• _EXERCISE OBJECTIVE_: Show every line of the records that contains the string "kern", matching case exactly.

• _DATA FOR THIS TASK_:
** Begin **

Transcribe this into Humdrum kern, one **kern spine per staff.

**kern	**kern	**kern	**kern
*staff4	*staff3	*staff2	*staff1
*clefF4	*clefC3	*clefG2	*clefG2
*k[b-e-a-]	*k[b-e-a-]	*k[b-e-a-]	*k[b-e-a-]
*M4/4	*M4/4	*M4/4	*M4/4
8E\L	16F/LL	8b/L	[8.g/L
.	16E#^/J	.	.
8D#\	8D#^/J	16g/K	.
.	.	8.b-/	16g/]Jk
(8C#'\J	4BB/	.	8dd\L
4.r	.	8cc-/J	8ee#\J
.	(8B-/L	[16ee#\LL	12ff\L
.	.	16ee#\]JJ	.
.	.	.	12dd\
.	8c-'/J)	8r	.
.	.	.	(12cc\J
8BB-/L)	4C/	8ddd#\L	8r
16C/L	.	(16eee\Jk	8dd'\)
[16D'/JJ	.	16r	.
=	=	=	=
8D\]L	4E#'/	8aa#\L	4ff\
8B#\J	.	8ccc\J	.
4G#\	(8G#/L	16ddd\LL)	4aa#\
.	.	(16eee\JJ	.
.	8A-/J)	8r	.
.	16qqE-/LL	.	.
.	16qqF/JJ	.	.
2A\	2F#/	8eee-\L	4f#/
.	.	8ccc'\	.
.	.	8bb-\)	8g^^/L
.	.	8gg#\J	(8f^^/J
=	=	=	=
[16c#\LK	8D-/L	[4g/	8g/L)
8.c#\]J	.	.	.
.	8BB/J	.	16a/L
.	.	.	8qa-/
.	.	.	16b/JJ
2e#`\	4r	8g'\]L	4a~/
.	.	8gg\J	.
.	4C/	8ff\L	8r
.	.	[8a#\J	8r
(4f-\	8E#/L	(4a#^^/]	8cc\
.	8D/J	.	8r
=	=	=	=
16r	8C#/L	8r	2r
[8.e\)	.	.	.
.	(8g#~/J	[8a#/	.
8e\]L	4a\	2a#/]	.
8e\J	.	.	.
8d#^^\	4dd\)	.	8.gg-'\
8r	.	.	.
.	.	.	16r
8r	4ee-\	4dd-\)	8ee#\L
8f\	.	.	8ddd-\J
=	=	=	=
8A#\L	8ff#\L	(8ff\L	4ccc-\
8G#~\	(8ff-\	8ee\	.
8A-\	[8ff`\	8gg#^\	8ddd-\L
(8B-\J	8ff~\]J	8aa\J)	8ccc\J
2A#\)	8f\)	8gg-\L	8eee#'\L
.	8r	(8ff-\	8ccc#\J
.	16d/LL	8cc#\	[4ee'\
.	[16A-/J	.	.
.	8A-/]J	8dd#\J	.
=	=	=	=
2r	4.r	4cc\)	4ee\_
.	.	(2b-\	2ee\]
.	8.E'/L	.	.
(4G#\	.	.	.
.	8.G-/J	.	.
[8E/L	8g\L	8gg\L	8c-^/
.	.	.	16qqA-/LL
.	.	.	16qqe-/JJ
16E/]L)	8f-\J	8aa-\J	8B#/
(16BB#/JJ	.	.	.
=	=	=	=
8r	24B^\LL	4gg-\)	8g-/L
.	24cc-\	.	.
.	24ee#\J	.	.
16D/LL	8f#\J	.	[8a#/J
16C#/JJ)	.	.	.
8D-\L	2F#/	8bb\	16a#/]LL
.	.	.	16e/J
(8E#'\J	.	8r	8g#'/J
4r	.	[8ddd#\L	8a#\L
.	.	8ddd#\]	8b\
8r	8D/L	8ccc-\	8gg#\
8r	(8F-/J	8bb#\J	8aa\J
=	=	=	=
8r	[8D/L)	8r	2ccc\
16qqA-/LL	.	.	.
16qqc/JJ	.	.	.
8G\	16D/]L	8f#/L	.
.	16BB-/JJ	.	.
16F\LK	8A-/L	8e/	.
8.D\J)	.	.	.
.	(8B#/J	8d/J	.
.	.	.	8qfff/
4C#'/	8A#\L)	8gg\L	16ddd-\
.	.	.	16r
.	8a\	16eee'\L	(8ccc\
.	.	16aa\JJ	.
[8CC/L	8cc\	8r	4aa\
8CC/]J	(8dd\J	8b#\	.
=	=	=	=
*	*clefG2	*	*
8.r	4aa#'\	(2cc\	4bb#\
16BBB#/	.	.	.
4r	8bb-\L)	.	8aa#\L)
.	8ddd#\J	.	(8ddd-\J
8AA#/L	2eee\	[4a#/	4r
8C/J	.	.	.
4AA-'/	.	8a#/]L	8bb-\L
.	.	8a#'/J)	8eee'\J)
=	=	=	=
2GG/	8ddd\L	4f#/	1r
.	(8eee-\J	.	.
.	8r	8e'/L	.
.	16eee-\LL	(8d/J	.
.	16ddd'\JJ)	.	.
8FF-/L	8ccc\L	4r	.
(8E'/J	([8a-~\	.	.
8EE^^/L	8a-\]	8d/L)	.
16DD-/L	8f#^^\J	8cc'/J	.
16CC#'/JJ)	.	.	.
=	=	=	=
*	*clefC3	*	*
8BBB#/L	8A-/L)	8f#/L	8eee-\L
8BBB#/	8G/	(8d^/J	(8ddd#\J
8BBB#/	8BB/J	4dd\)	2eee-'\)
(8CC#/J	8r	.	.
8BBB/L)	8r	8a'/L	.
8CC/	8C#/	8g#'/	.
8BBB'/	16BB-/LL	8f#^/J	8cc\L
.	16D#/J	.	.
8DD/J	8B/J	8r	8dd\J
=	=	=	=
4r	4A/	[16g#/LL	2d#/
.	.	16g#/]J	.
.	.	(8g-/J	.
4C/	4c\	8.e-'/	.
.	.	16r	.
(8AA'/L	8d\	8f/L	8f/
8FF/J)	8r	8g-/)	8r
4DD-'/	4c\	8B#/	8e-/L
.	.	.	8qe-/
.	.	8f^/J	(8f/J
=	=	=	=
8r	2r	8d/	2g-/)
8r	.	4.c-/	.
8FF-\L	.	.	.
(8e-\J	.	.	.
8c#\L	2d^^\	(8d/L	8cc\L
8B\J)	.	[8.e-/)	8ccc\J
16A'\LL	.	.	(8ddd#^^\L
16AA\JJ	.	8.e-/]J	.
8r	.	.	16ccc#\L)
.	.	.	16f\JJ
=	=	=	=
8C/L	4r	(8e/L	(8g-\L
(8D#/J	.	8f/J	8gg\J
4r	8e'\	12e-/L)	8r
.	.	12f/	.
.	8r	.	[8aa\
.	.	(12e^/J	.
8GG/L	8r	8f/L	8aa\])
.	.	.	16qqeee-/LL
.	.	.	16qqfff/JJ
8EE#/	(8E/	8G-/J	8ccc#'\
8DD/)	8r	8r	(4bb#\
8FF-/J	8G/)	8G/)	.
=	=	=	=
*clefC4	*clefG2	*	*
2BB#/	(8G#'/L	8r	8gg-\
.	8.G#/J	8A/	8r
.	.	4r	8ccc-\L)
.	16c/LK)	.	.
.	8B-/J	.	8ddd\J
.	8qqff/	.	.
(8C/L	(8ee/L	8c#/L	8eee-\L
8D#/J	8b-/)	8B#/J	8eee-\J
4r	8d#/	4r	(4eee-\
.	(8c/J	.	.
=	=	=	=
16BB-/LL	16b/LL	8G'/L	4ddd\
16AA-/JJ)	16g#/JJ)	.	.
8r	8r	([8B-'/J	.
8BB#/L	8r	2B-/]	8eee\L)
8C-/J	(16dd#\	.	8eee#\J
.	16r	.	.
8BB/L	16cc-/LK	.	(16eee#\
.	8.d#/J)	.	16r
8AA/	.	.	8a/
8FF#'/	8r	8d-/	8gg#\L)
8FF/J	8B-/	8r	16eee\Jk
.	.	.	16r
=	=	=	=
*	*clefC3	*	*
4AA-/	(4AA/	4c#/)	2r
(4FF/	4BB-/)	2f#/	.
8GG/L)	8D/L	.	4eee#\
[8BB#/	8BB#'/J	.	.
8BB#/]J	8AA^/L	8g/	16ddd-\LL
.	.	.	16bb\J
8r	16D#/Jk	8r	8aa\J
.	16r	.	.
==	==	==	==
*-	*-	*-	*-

** End **

• _EXERCISE RESULT_:
Transcribe this into Humdrum kern, one **kern spine per staff.
**kern	**kern	**kern	**kern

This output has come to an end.